• **EXERCISE**: Copy out the data below as written; omit any images.
[DATA FOR REVIEW Boundary: Start]
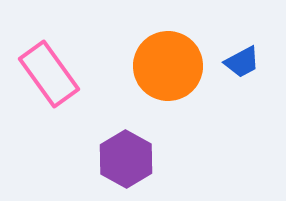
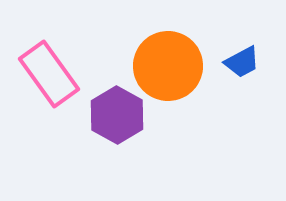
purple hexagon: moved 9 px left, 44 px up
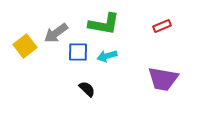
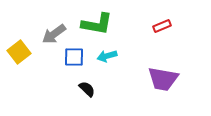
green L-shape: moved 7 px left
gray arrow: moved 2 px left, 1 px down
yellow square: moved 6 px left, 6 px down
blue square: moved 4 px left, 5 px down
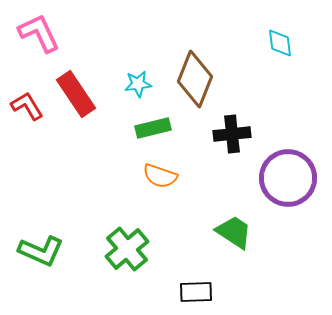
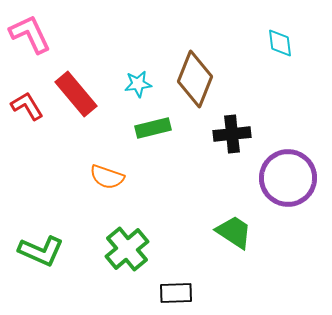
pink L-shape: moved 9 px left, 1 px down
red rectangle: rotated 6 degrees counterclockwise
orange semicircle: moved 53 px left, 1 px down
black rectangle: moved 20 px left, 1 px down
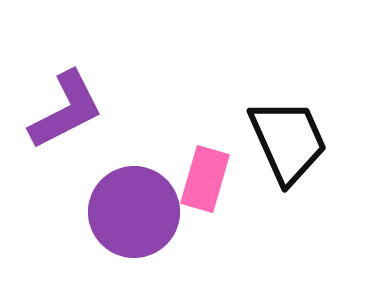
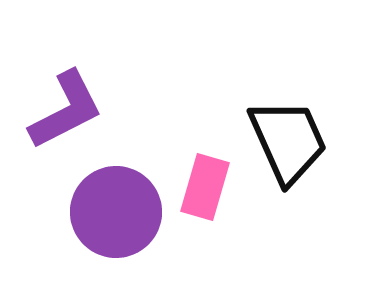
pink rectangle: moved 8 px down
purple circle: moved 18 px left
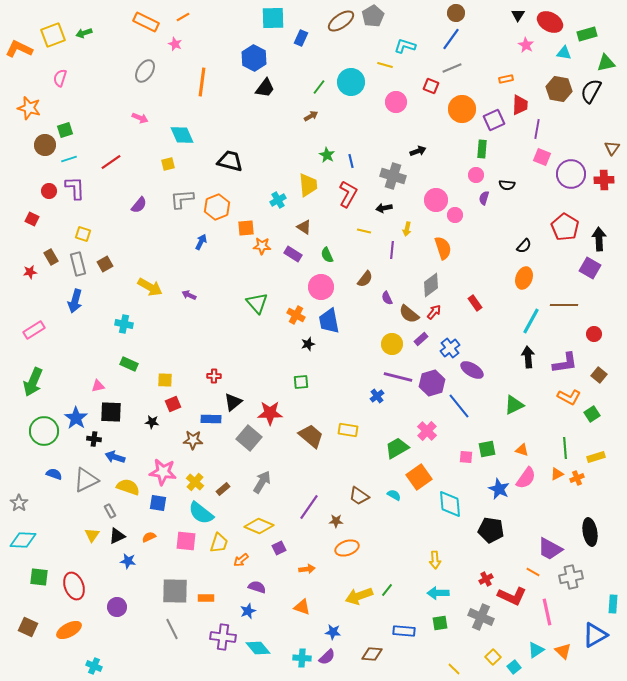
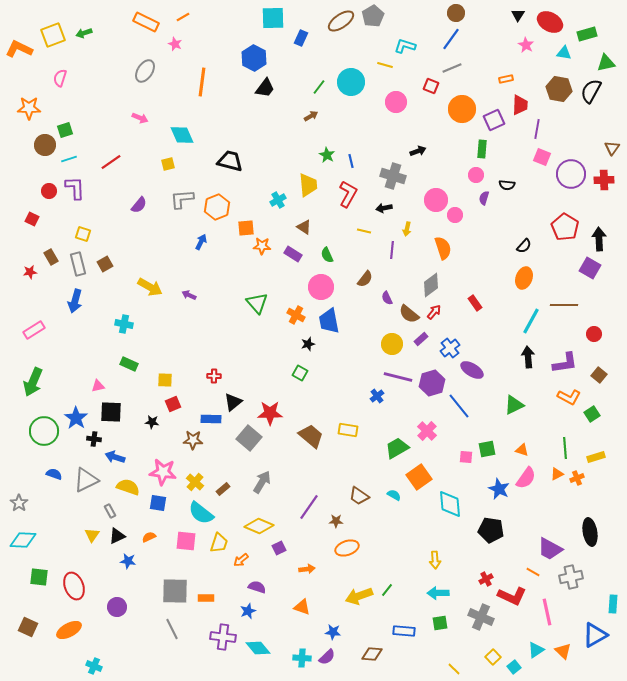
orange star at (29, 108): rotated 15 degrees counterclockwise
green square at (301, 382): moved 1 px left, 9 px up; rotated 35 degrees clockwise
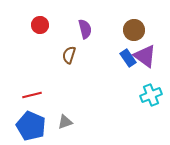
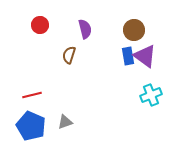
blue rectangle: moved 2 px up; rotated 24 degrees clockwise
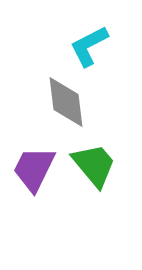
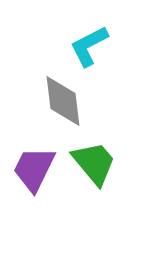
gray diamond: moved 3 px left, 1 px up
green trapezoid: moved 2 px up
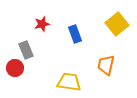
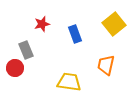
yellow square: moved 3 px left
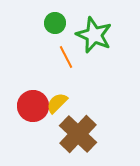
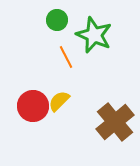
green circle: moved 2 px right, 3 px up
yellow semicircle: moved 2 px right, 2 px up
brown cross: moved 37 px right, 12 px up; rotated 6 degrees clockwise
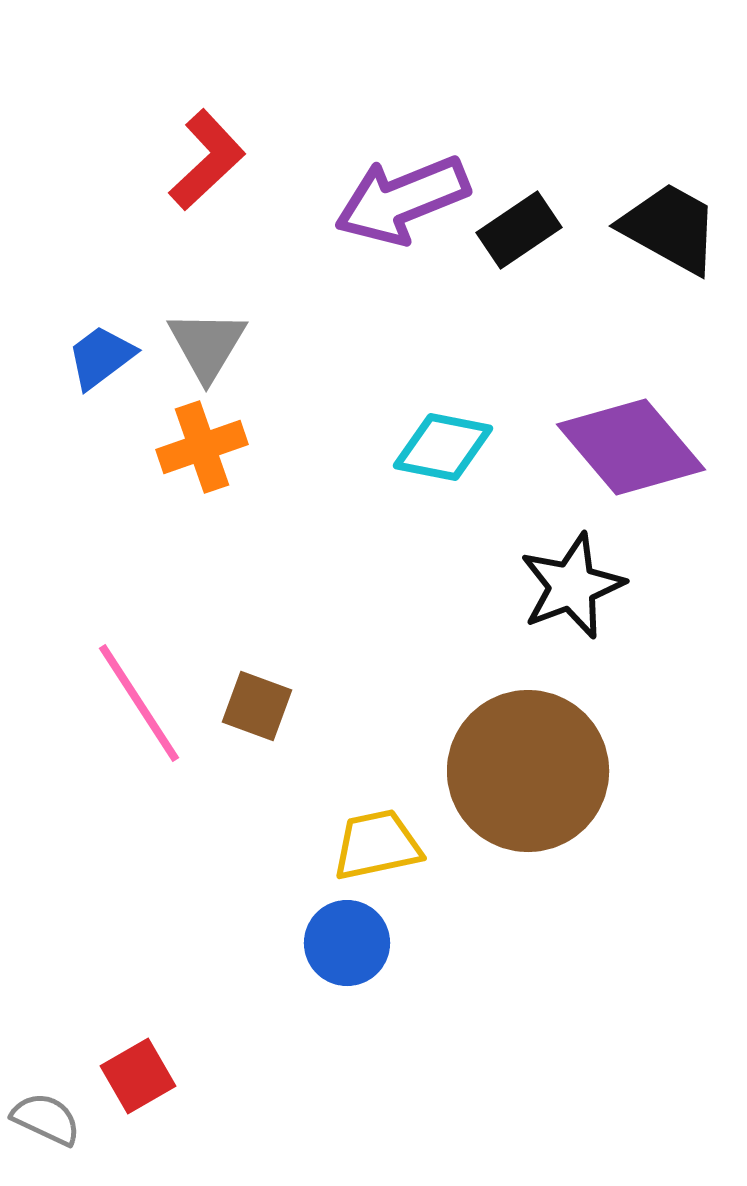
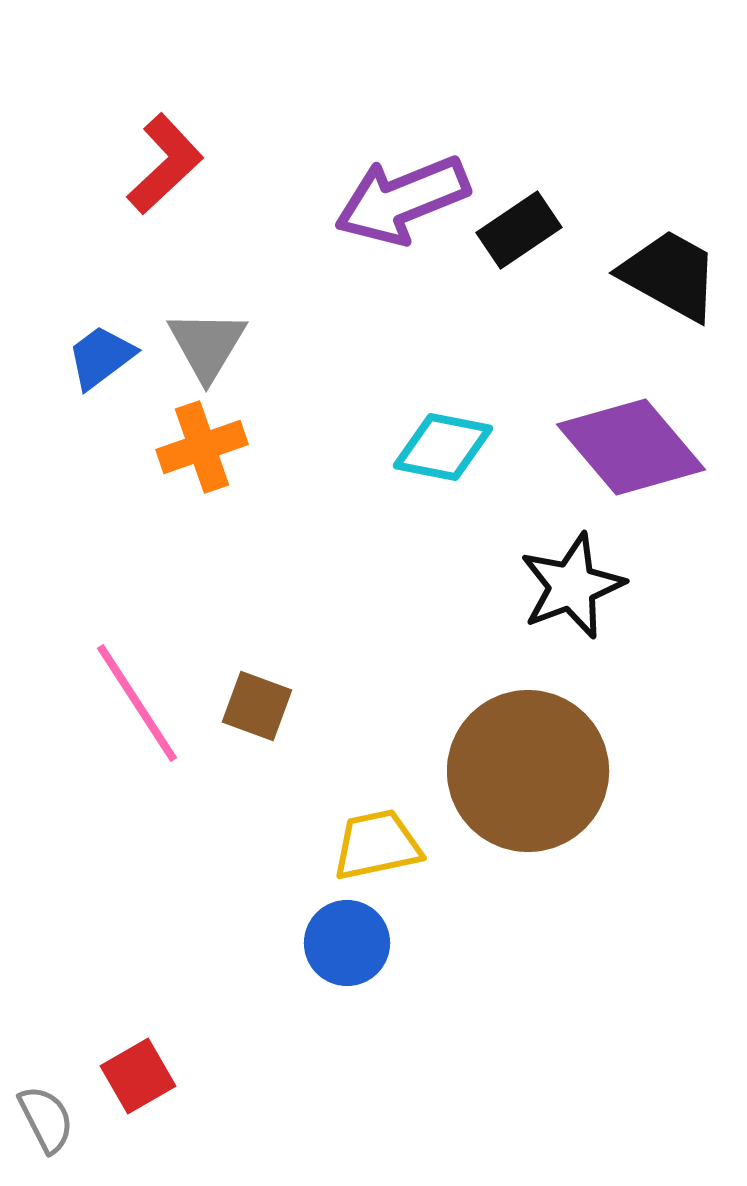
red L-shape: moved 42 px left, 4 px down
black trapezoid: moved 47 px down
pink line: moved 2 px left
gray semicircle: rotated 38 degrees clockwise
[DATA FOR REVIEW Boundary: End]
• **WORKED SOLUTION**:
purple hexagon: moved 9 px left, 44 px up
green L-shape: moved 7 px left
gray arrow: moved 2 px left, 1 px down
yellow square: moved 6 px left, 6 px down
blue square: moved 4 px left, 5 px down
pink L-shape: moved 9 px left, 1 px down
red rectangle: rotated 6 degrees counterclockwise
orange semicircle: moved 53 px left, 1 px down
black rectangle: moved 20 px left, 1 px down
pink rectangle: moved 8 px down
purple circle: moved 18 px left
orange star at (29, 108): rotated 15 degrees counterclockwise
green square at (301, 382): moved 1 px left, 9 px up; rotated 35 degrees clockwise
blue rectangle: moved 2 px up; rotated 24 degrees clockwise
gray diamond: moved 3 px left, 1 px up
green trapezoid: moved 2 px up
yellow square: moved 3 px left
green circle: moved 2 px right, 3 px up
yellow semicircle: moved 2 px right, 2 px up
brown cross: moved 37 px right, 12 px up; rotated 6 degrees clockwise
red L-shape: moved 42 px left, 4 px down
black trapezoid: moved 47 px down
pink line: moved 2 px left
gray semicircle: rotated 38 degrees clockwise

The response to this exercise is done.